What is needed: How many lines of the data contain "from"? Reply with the number alone.

Data provided:
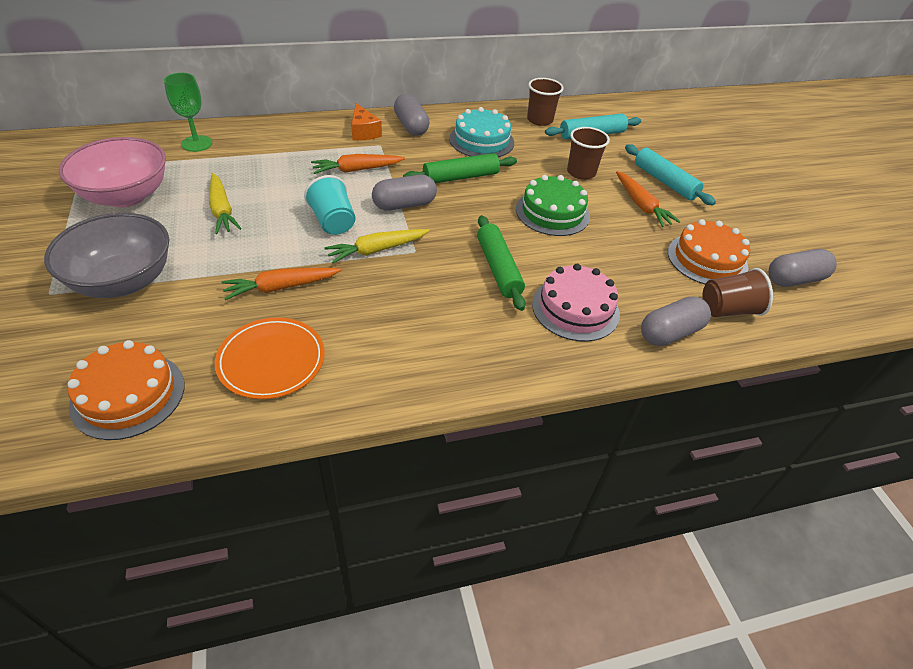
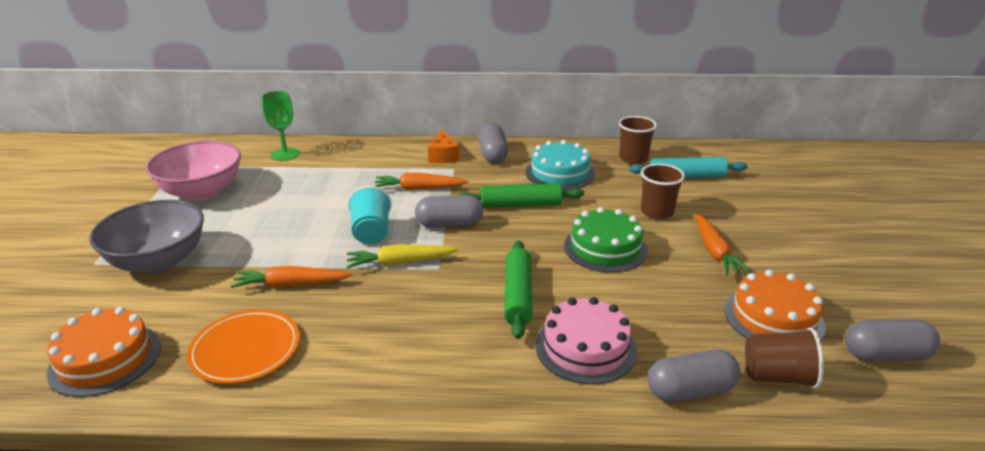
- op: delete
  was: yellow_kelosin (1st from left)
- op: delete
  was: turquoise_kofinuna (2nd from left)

Response box: 2